Given records:
-- Opening Marker --

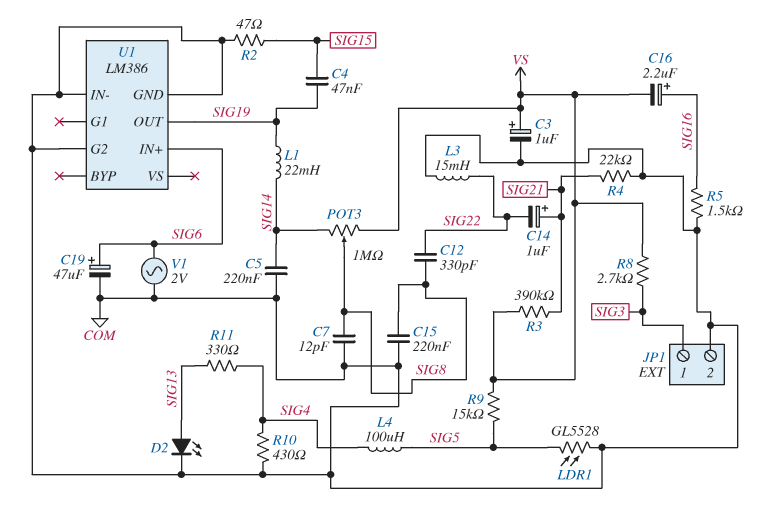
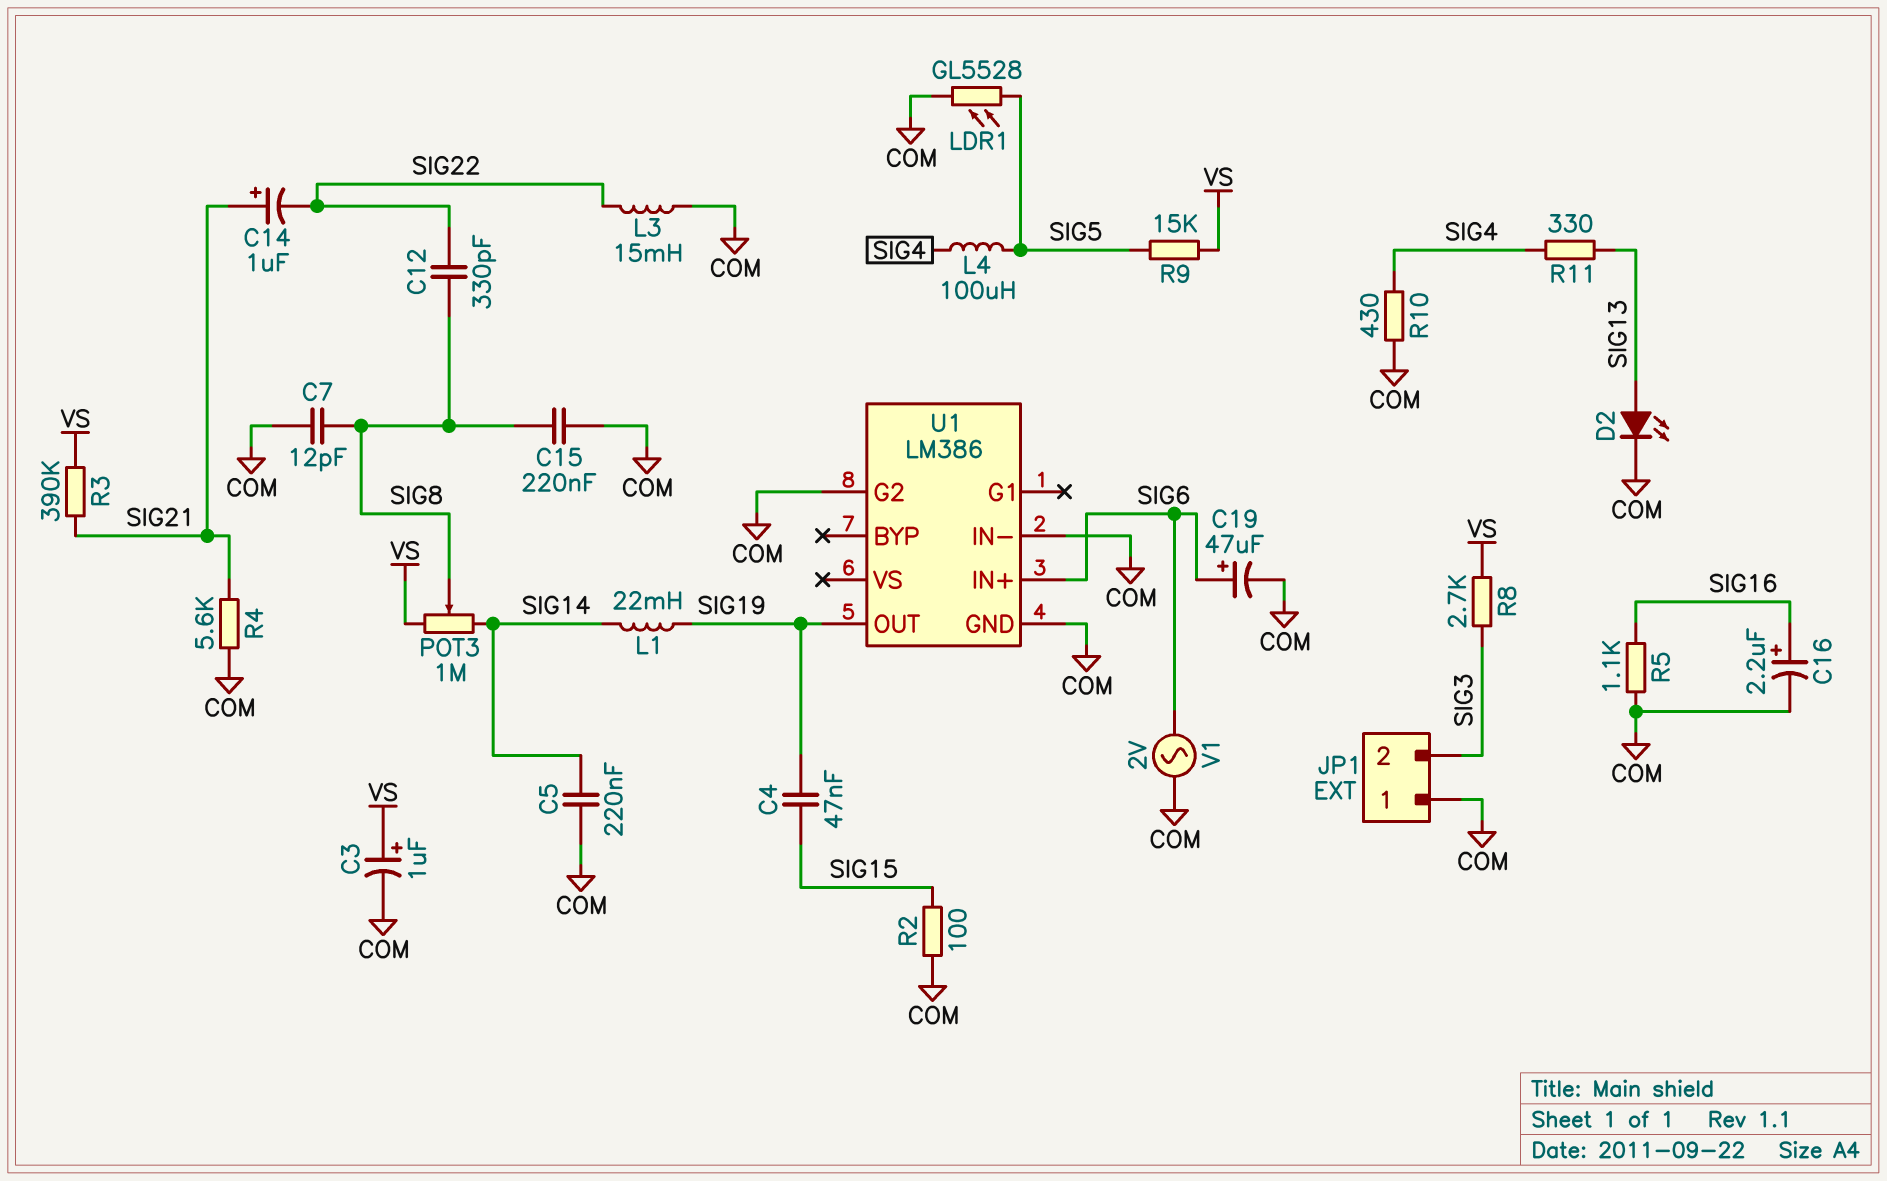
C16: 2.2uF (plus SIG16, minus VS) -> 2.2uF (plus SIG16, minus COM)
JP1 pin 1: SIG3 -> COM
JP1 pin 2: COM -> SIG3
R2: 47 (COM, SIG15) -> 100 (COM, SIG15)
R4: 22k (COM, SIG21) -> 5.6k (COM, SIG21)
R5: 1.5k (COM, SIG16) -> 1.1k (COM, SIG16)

-- Closing Marker --
-- Opening Marker --

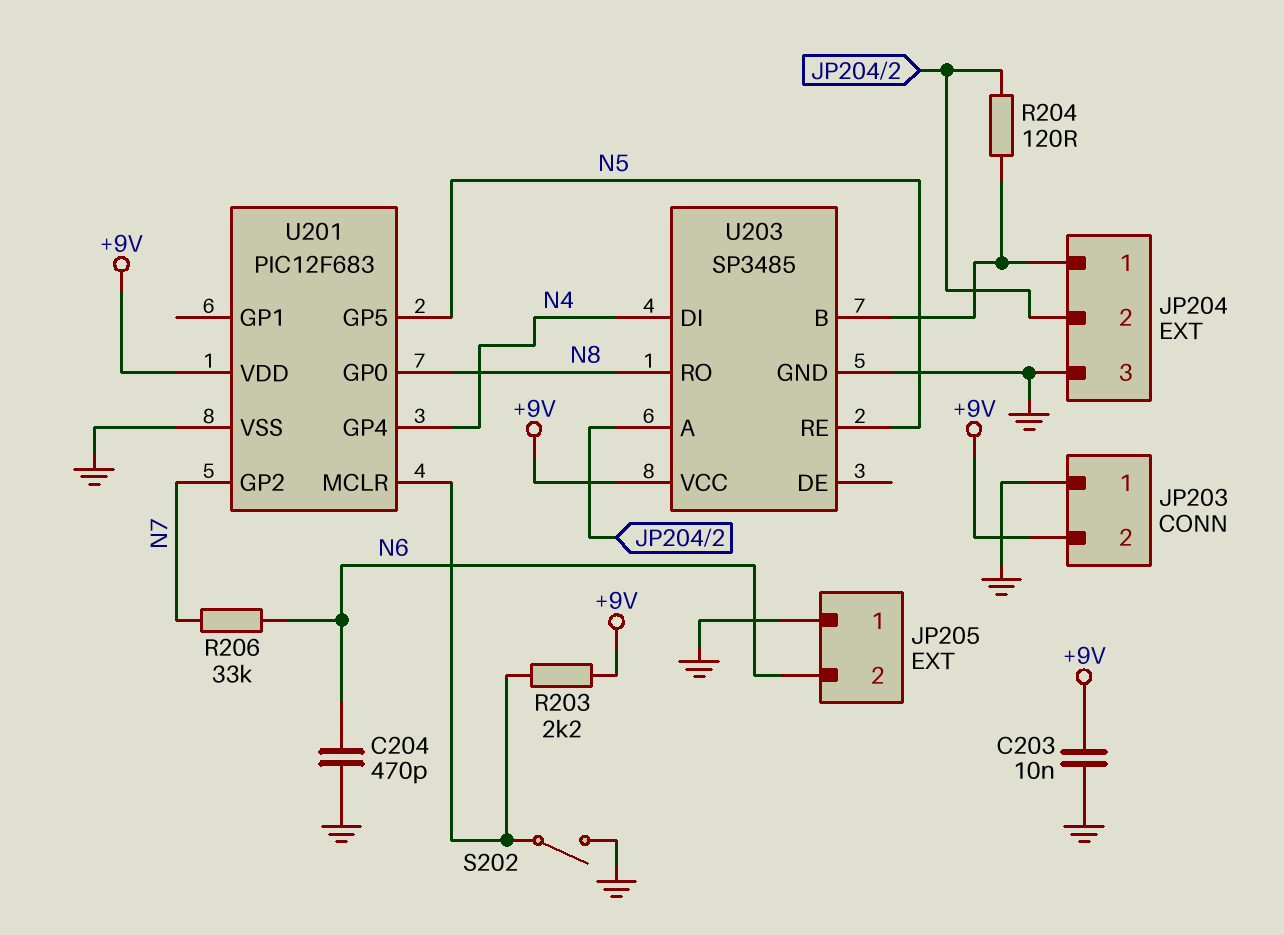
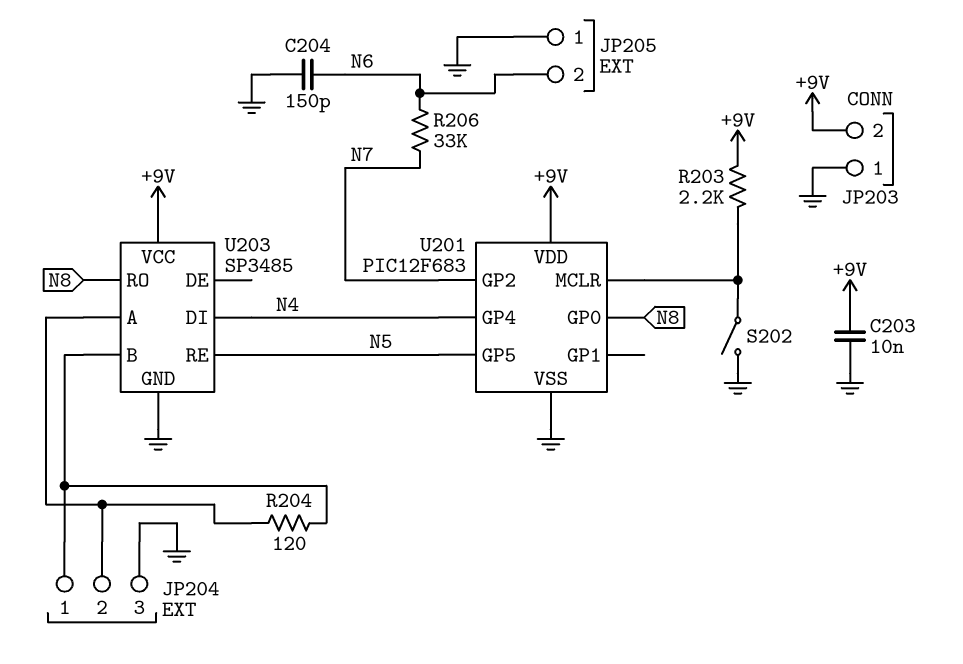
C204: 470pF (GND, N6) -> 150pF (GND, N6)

-- Closing Marker --
-- Opening Marker --

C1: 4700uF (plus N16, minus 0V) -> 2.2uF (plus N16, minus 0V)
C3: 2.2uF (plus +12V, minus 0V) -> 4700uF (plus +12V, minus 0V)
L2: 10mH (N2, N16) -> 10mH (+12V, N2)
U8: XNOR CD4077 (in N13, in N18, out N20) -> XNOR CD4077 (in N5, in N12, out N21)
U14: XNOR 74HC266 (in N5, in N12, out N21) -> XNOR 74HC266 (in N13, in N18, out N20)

-- Closing Marker --

Instructions for the task:
In the data above, retype exactly and only the lines between the one holding "C16: 2.2uF (plus" and the one holding "R5: 1.5k (COM, SIG16) -> 1.1k (COM, SIG16)", inclusive.

Solution to the exercise:
C16: 2.2uF (plus SIG16, minus VS) -> 2.2uF (plus SIG16, minus COM)
JP1 pin 1: SIG3 -> COM
JP1 pin 2: COM -> SIG3
R2: 47 (COM, SIG15) -> 100 (COM, SIG15)
R4: 22k (COM, SIG21) -> 5.6k (COM, SIG21)
R5: 1.5k (COM, SIG16) -> 1.1k (COM, SIG16)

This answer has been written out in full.